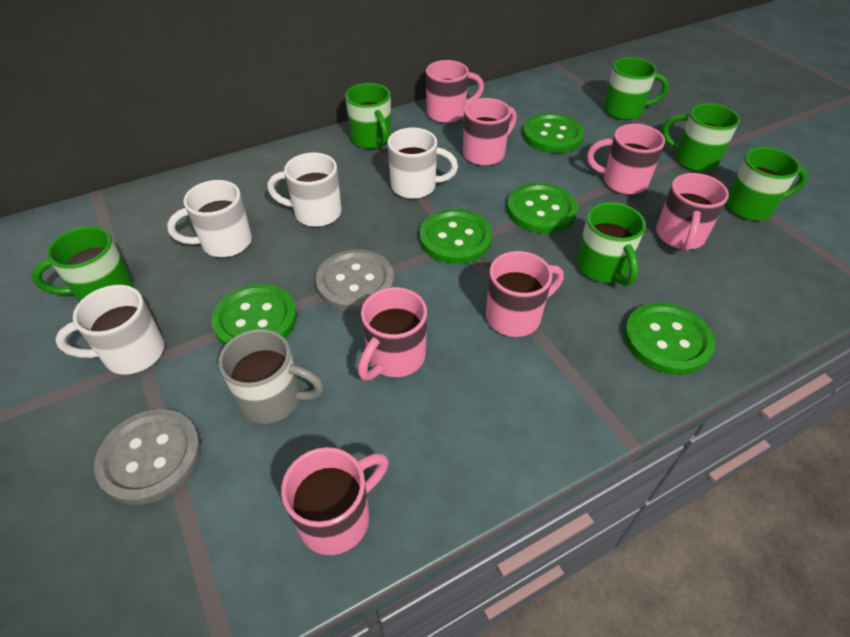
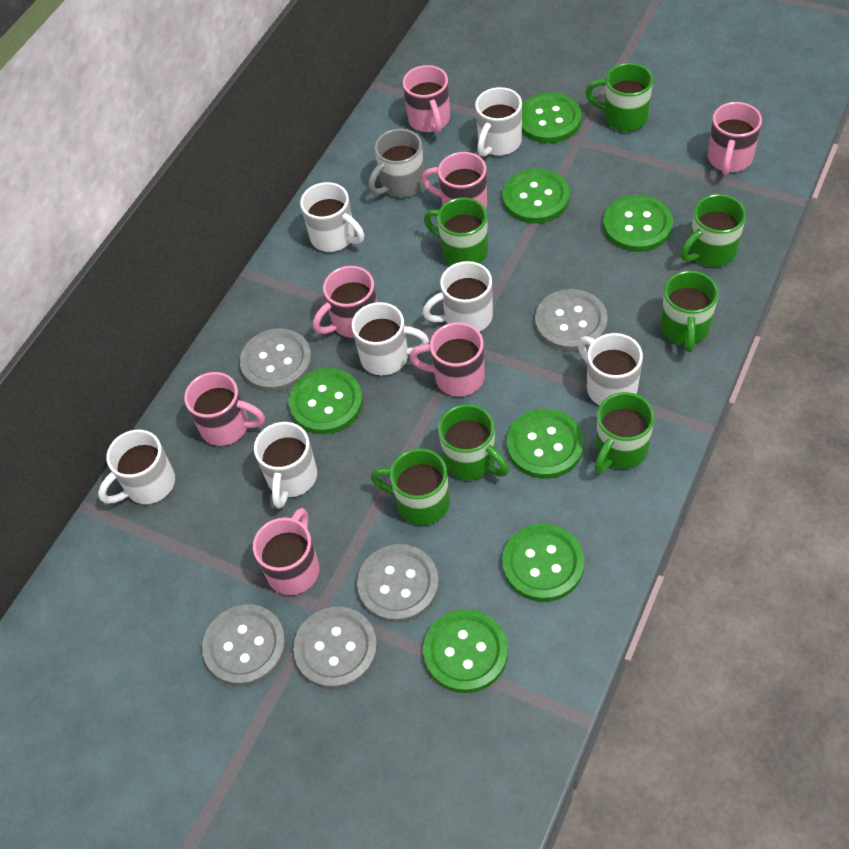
green button: 5 -> 7
green mug: 6 -> 7
grey button: 2 -> 5
white mug: 4 -> 7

YOUR TASK |
Everything above except the pictures must be restated exactly.

OUTPUT FOR THIS EXERCISE |
green button: 5 -> 7
green mug: 6 -> 7
grey button: 2 -> 5
white mug: 4 -> 7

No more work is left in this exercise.